Problem - Nothing but the lines from the one containing "none -> pink plate A4:B4 level 1" through the one containing "none -> pink slope I7:J8 level 1 top J", both included, should be given again, each exactly as written below.
══ Extracted entries ══
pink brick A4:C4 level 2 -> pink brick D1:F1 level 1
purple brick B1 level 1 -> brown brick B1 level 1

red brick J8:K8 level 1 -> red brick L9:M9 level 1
═══
══ Extracted entries ══
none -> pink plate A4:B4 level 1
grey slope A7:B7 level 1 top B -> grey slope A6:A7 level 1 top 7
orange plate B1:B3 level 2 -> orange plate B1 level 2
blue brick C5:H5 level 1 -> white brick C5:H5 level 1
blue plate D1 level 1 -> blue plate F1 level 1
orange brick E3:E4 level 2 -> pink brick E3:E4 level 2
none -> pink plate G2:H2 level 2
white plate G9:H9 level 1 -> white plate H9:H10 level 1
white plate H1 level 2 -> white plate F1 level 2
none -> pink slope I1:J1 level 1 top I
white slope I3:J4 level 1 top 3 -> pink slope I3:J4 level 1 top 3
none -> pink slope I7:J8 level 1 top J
═══
Task response -
none -> pink plate A4:B4 level 1
grey slope A7:B7 level 1 top B -> grey slope A6:A7 level 1 top 7
orange plate B1:B3 level 2 -> orange plate B1 level 2
blue brick C5:H5 level 1 -> white brick C5:H5 level 1
blue plate D1 level 1 -> blue plate F1 level 1
orange brick E3:E4 level 2 -> pink brick E3:E4 level 2
none -> pink plate G2:H2 level 2
white plate G9:H9 level 1 -> white plate H9:H10 level 1
white plate H1 level 2 -> white plate F1 level 2
none -> pink slope I1:J1 level 1 top I
white slope I3:J4 level 1 top 3 -> pink slope I3:J4 level 1 top 3
none -> pink slope I7:J8 level 1 top J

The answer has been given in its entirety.